What you need to do: Set down the whole listing below exactly, without pictures.

== Available data ==

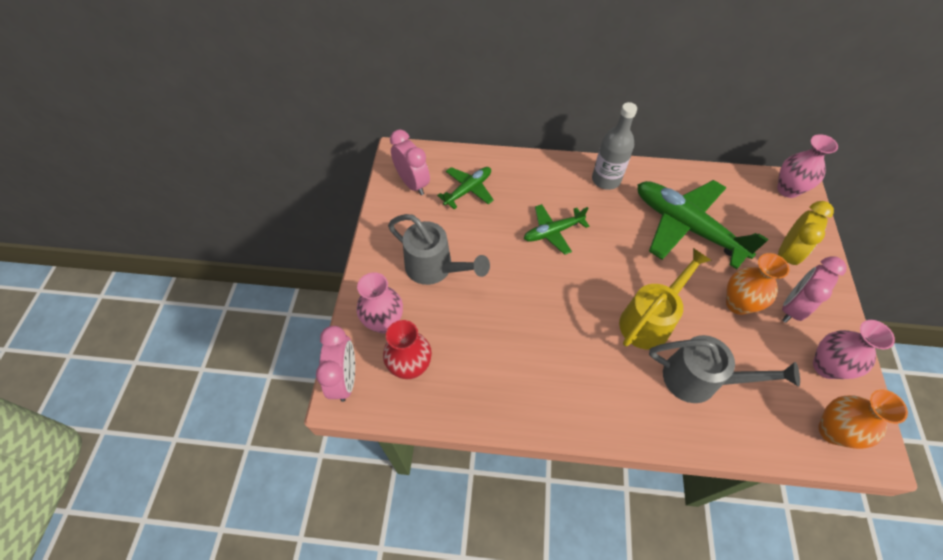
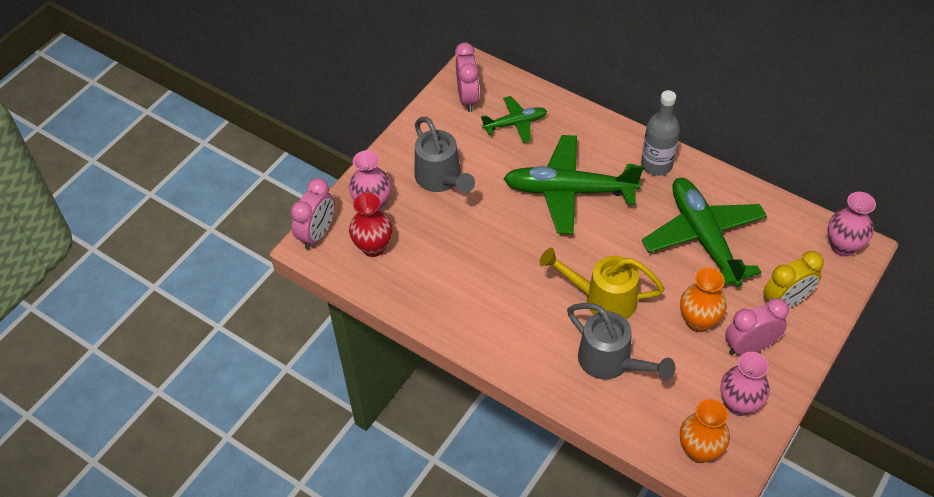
camera: 30 degrees right, 5 degrees down
green plane [524,204,589,255] -> green plane [503,135,643,234], size x1.89
yellow watering can [619,248,712,350] -> yellow watering can turned 150 degrees counterclockwise [540,248,664,319]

===

Your solution:
camera: 30 degrees right, 5 degrees down
green plane [524,204,589,255] -> green plane [503,135,643,234], size x1.89
yellow watering can [619,248,712,350] -> yellow watering can turned 150 degrees counterclockwise [540,248,664,319]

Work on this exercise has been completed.